◆ Task objective ◆
Transcribe every entry exactly; the images stay out.

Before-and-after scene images
.....

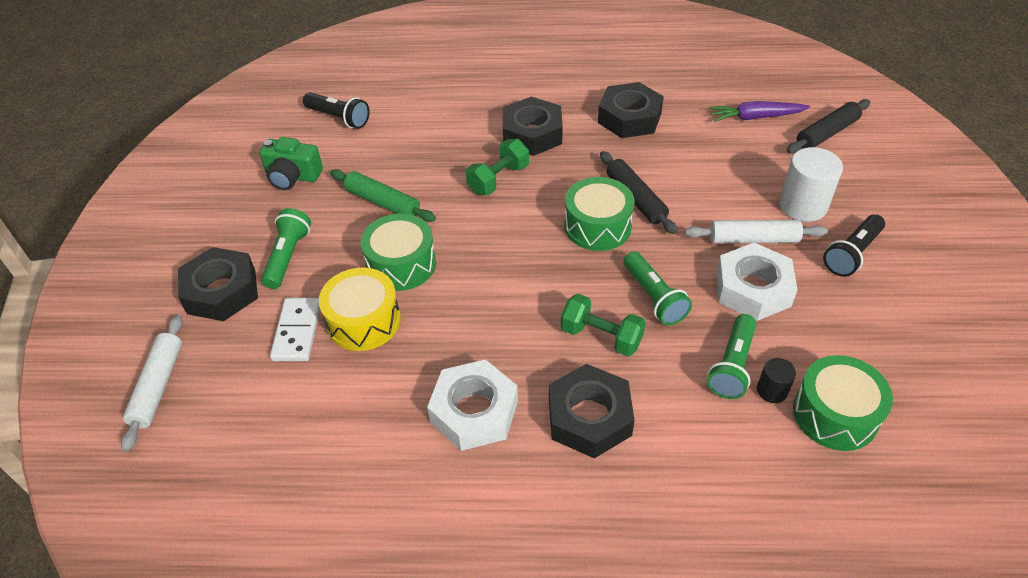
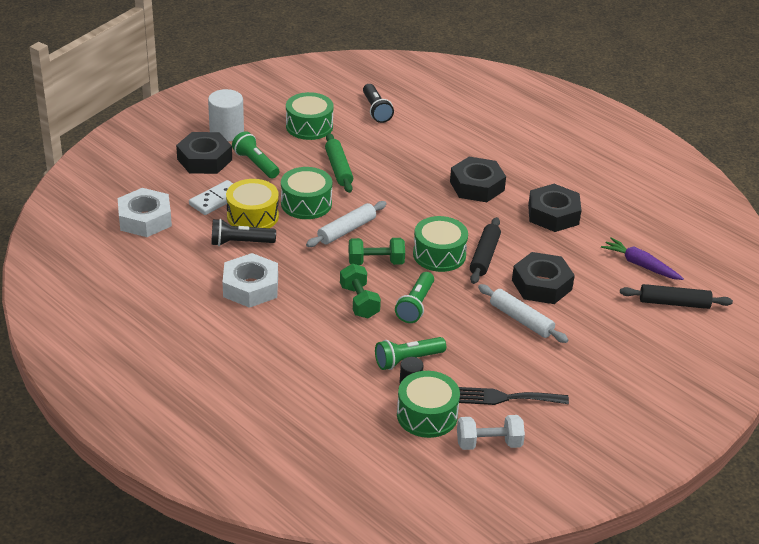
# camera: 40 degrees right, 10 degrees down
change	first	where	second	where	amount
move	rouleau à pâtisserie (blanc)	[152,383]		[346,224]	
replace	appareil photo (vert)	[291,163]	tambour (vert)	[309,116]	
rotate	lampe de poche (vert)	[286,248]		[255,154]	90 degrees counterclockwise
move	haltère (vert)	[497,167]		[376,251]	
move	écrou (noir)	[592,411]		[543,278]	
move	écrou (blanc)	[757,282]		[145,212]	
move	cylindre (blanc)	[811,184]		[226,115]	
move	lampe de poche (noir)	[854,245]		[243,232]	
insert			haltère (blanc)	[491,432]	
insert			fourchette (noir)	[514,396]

.....

◆ Your response ◆
# camera: 40 degrees right, 10 degrees down
change	first	where	second	where	amount
move	rouleau à pâtisserie (blanc)	[152,383]		[346,224]	
replace	appareil photo (vert)	[291,163]	tambour (vert)	[309,116]	
rotate	lampe de poche (vert)	[286,248]		[255,154]	90 degrees counterclockwise
move	haltère (vert)	[497,167]		[376,251]	
move	écrou (noir)	[592,411]		[543,278]	
move	écrou (blanc)	[757,282]		[145,212]	
move	cylindre (blanc)	[811,184]		[226,115]	
move	lampe de poche (noir)	[854,245]		[243,232]	
insert			haltère (blanc)	[491,432]	
insert			fourchette (noir)	[514,396]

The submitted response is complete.